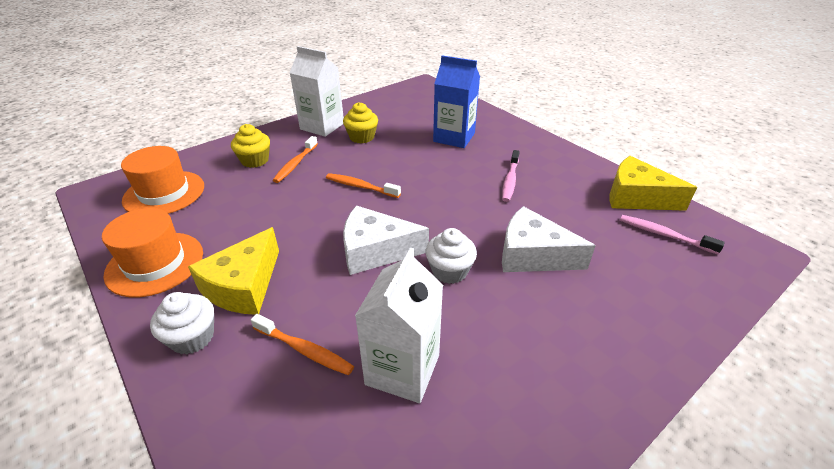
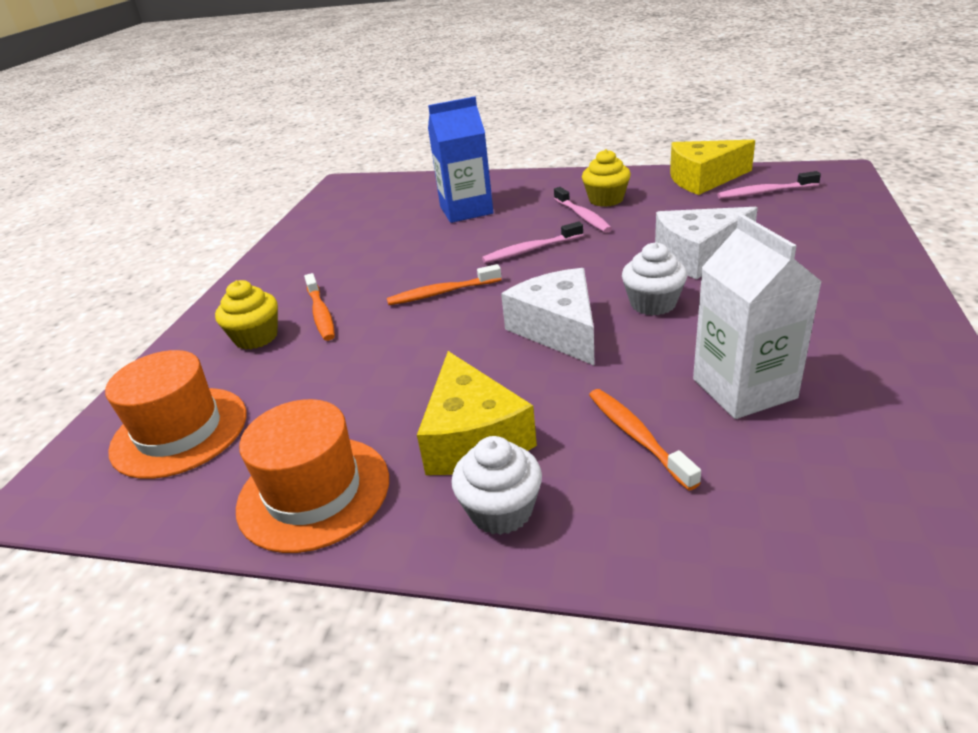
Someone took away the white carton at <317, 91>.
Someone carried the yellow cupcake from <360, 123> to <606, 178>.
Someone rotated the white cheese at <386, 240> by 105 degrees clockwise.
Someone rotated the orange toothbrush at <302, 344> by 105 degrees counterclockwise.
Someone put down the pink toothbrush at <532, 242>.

────────────────

- **Instructions to follow**:
Work out how many lines in the records above contain the word "toothbrush". State only that number.

- **Output of the exercise**:
2